## What you have to do
All of the data below should come back exactly as written, minus its images.

(Object change descriptions)
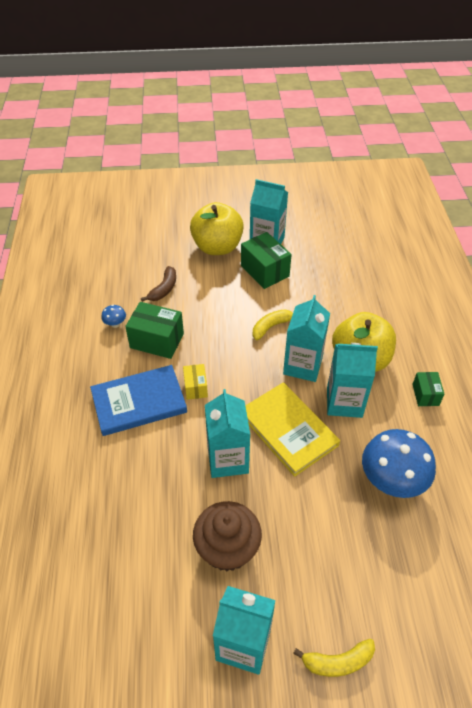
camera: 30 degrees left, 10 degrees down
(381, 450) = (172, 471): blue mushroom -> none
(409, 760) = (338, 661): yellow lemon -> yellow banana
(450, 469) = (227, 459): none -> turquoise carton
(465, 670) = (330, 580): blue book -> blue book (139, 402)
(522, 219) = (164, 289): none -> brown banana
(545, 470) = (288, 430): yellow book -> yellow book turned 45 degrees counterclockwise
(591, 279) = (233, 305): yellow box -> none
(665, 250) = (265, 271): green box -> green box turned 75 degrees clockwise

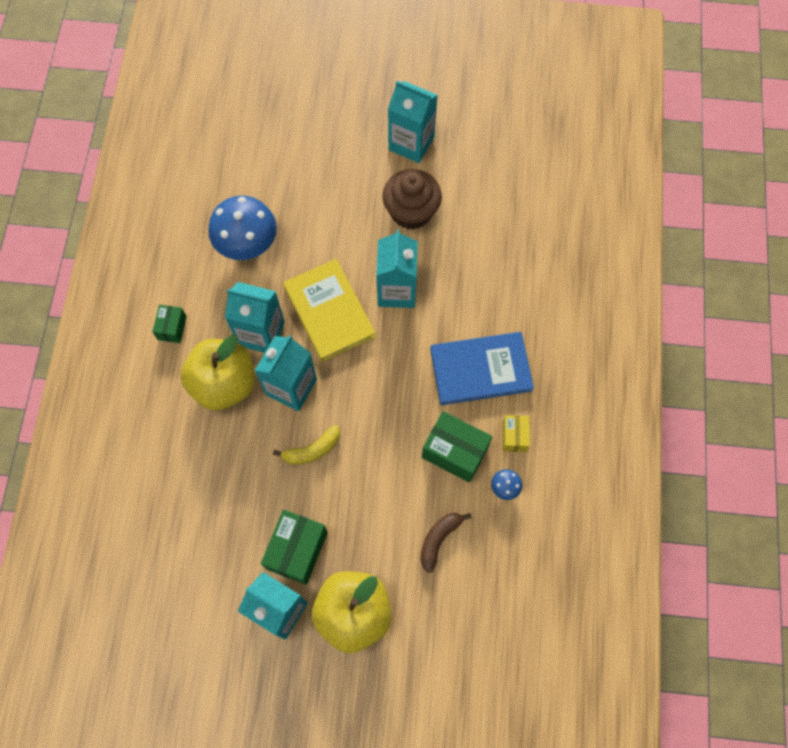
camera: 170 degrees left, 20 degrees up
(195, 387) = (417, 378): yellow box -> yellow box (514, 436)
(265, 271) = (297, 550): green box -> green box turned 45 degrees clockwise
(338, 661) = (343, 122): yellow banana -> none

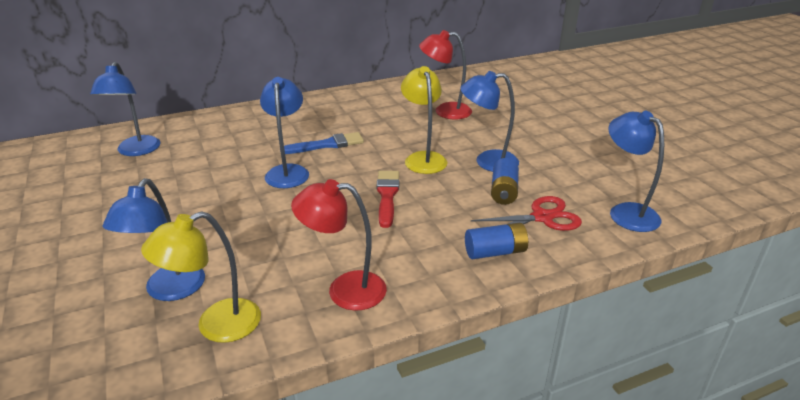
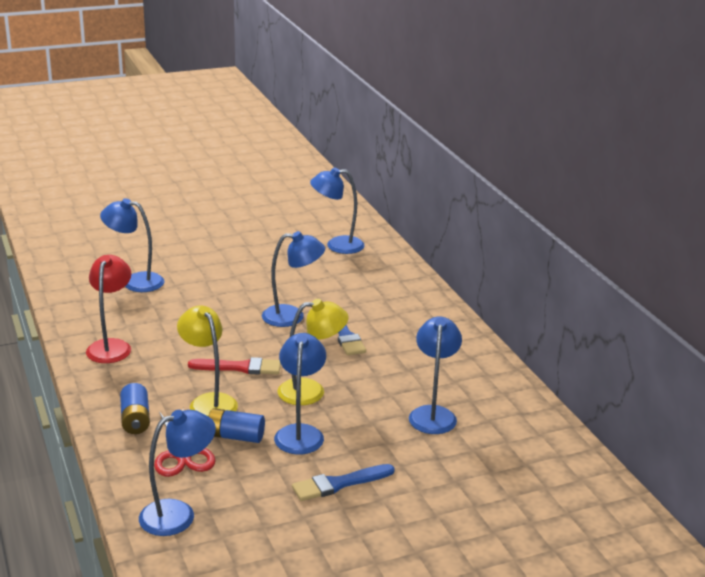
camera: 90 degrees right, 5 degrees down
(216, 326) = (93, 301): yellow lamp -> yellow lamp (209, 402)
(445, 111) = (433, 414): red lamp -> blue lamp
(547, 144) = (339, 484): none -> blue brush

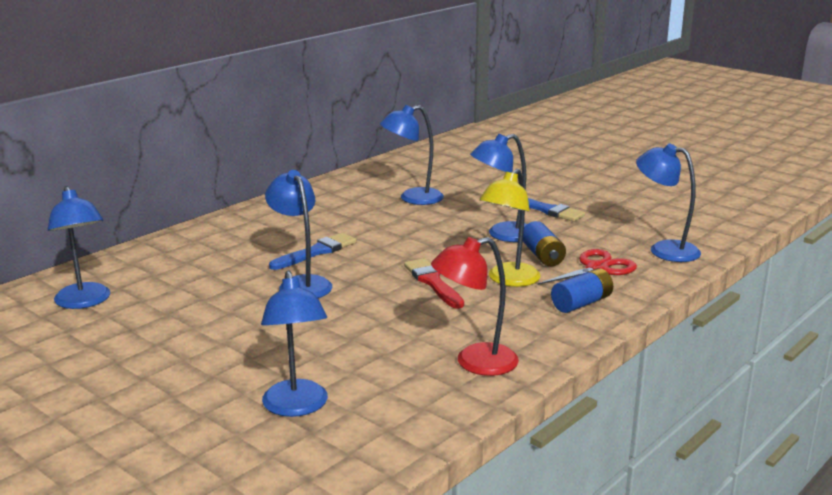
camera: 115 degrees left, 5 degrees down
(311, 391) = (435, 244): yellow lamp -> none

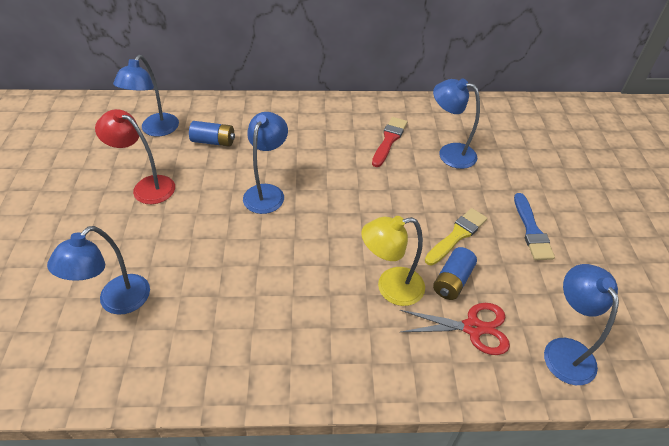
camera: 45 degrees right, 25 degrees up
(316, 252) = (316, 168): blue brush -> none
(433, 282) = (339, 251): red brush -> red brush (389, 140)
(474, 363) = (250, 352): red lamp -> red lamp (147, 186)
(502, 234) = (457, 235): blue lamp -> yellow brush
(581, 303) = (404, 356): blue battery -> blue battery (213, 141)

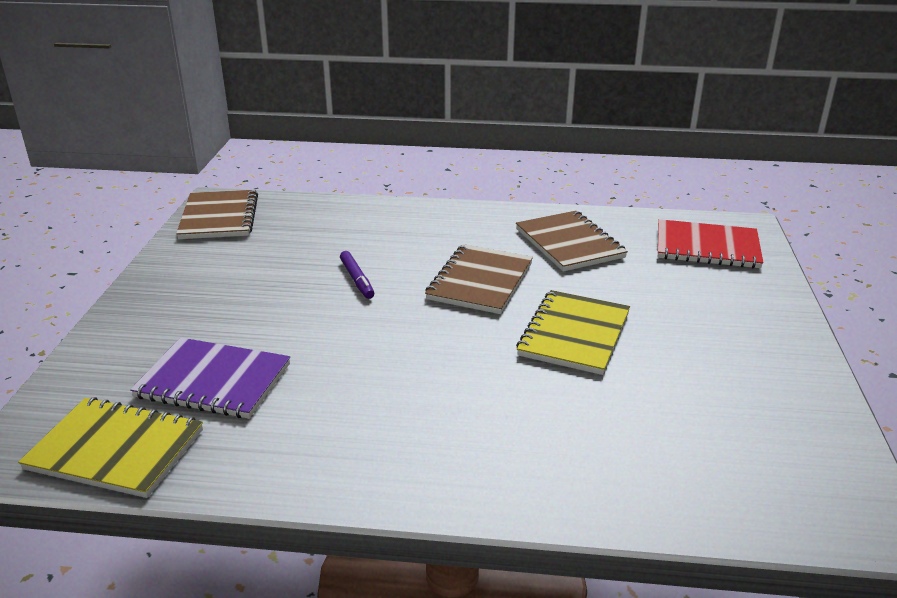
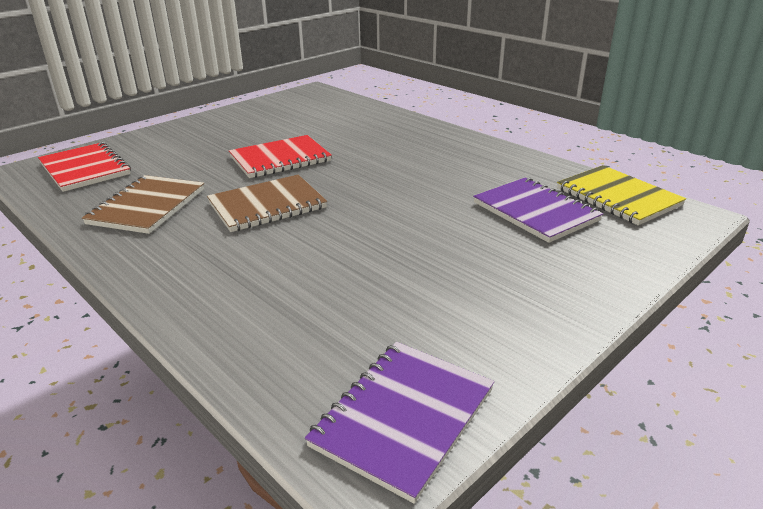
camera: 140 degrees left, 0 degrees up
(219, 217) = (403, 417): brown notebook -> purple notebook
(357, 280) = (352, 244): purple marker -> none
(574, 334) = (280, 159): yellow notebook -> red notebook

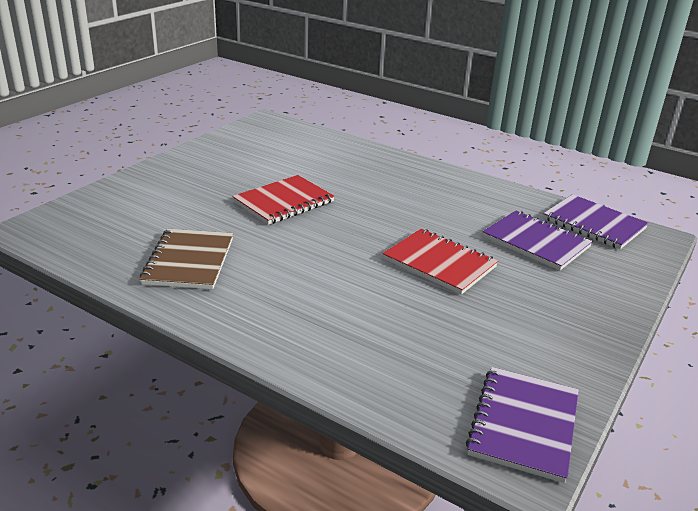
camera: 15 degrees left, 0 degrees up
(85, 169) = (93, 224): red notebook -> red notebook (439, 263)
(267, 206) = (303, 252): brown notebook -> none
(618, 197) = (594, 224): yellow notebook -> purple notebook

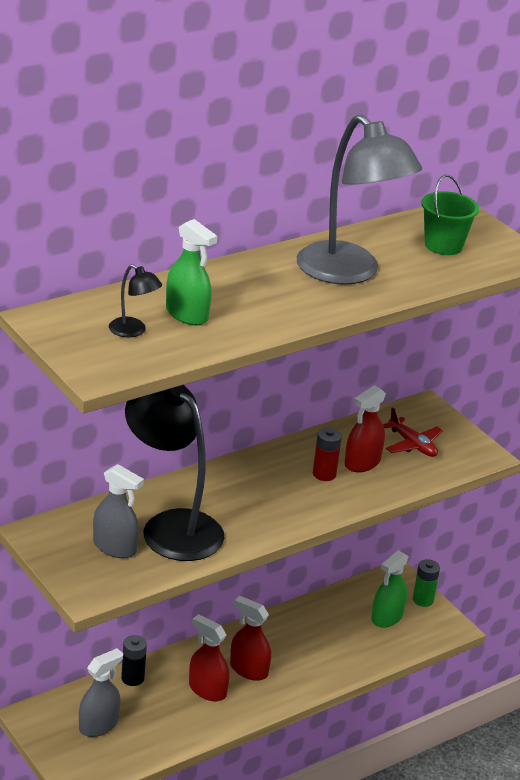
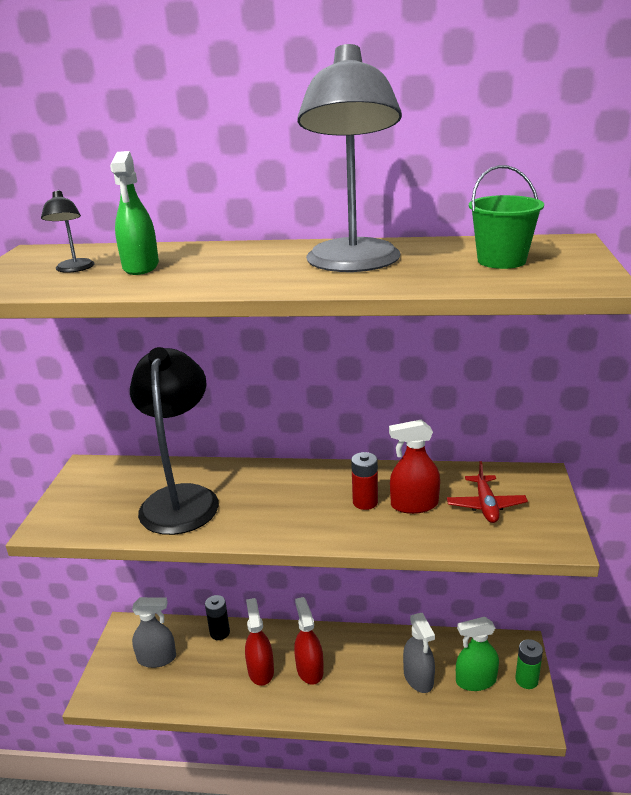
camera: 45 degrees right, 5 degrees down
(115, 547) = (119, 498): grey spray bottle -> grey spray bottle (418, 678)

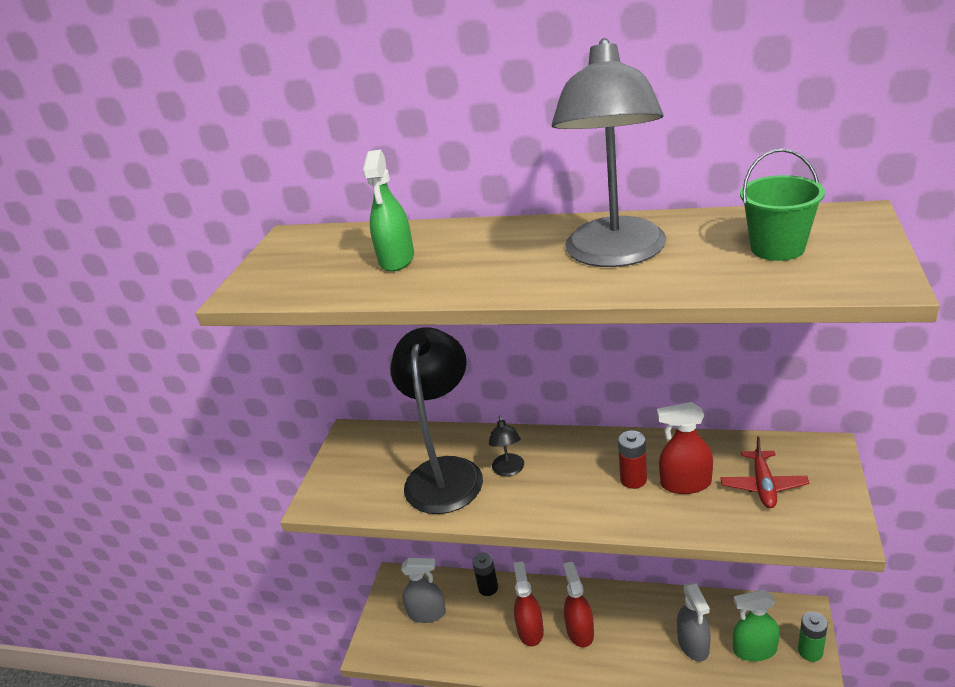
camera: 10 degrees right, 5 degrees up
(74, 269) = (331, 263): black lamp -> black lamp (509, 470)

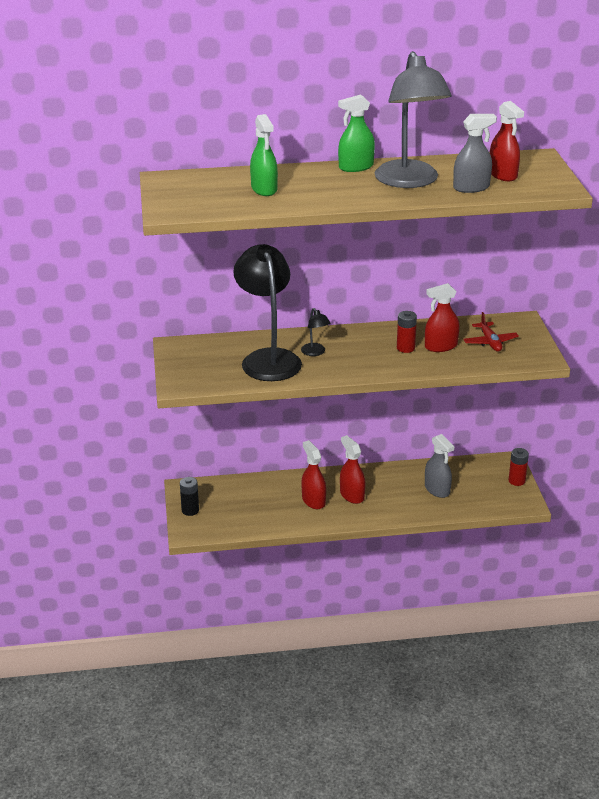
camera: 25 degrees left, 0 degrees up
(427, 613) = (224, 504): grey spray bottle -> grey spray bottle (471, 188)
(488, 588) = (267, 482): black battery -> black battery (190, 510)
(754, 650) = (480, 486): green spray bottle -> green spray bottle (356, 167)
(777, 248) = (503, 175): green bucket -> red spray bottle
(810, 651) = (516, 481): green battery -> red battery

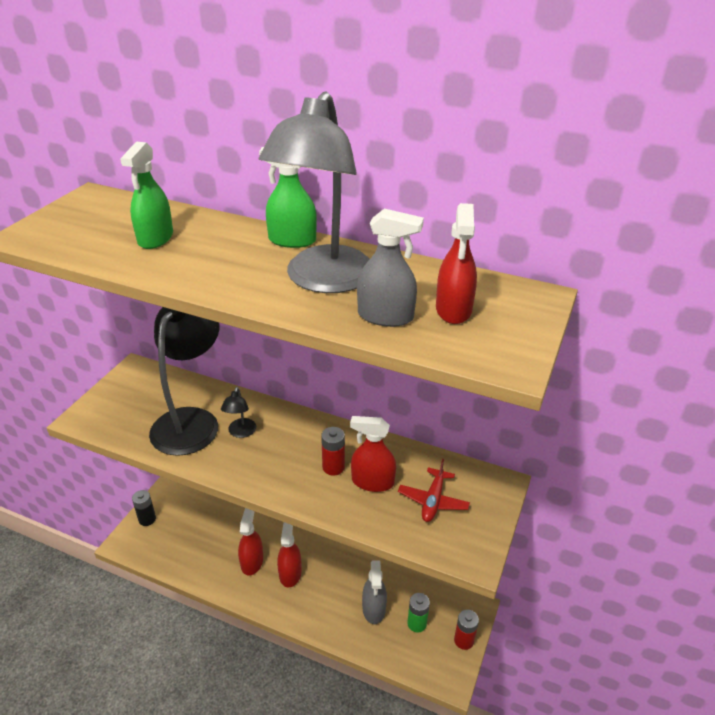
camera: 30 degrees right, 5 degrees up
(476, 485) = (417, 623): none -> green battery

## Answer to the exercise
camera: 30 degrees left, 10 degrees down
(381, 450) = (172, 471): blue mushroom -> none
(409, 760) = (338, 661): yellow lemon -> yellow banana
(450, 469) = (227, 459): none -> turquoise carton
(465, 670) = (330, 580): blue book -> blue book (139, 402)
(522, 219) = (164, 289): none -> brown banana
(545, 470) = (288, 430): yellow book -> yellow book turned 45 degrees counterclockwise
(591, 279) = (233, 305): yellow box -> none
(665, 250) = (265, 271): green box -> green box turned 75 degrees clockwise

camera: 170 degrees left, 20 degrees up
(195, 387) = (417, 378): yellow box -> yellow box (514, 436)
(265, 271) = (297, 550): green box -> green box turned 45 degrees clockwise
(338, 661) = (343, 122): yellow banana -> none

camera: 90 degrees right, 5 degrees down
(216, 326) = (93, 301): yellow lamp -> yellow lamp (209, 402)
(445, 111) = (433, 414): red lamp -> blue lamp
(547, 144) = (339, 484): none -> blue brush

camera: 115 degrees left, 5 degrees down
(311, 391) = (435, 244): yellow lamp -> none

camera: 45 degrees right, 25 degrees up
(316, 252) = (316, 168): blue brush -> none
(433, 282) = (339, 251): red brush -> red brush (389, 140)
(474, 363) = (250, 352): red lamp -> red lamp (147, 186)
(502, 234) = (457, 235): blue lamp -> yellow brush
(581, 303) = (404, 356): blue battery -> blue battery (213, 141)

camera: 140 degrees left, 0 degrees up
(219, 217) = (403, 417): brown notebook -> purple notebook
(357, 280) = (352, 244): purple marker -> none
(574, 334) = (280, 159): yellow notebook -> red notebook

camera: 15 degrees left, 0 degrees up
(85, 169) = (93, 224): red notebook -> red notebook (439, 263)
(267, 206) = (303, 252): brown notebook -> none
(618, 197) = (594, 224): yellow notebook -> purple notebook

camera: 45 degrees right, 5 degrees down
(115, 547) = (119, 498): grey spray bottle -> grey spray bottle (418, 678)

camera: 10 degrees right, 5 degrees up
(74, 269) = (331, 263): black lamp -> black lamp (509, 470)

camera: 25 degrees left, 0 degrees up
(427, 613) = (224, 504): grey spray bottle -> grey spray bottle (471, 188)
(488, 588) = (267, 482): black battery -> black battery (190, 510)
(754, 650) = (480, 486): green spray bottle -> green spray bottle (356, 167)
(777, 248) = (503, 175): green bucket -> red spray bottle
(810, 651) = (516, 481): green battery -> red battery

camera: 30 degrees right, 5 degrees up
(476, 485) = (417, 623): none -> green battery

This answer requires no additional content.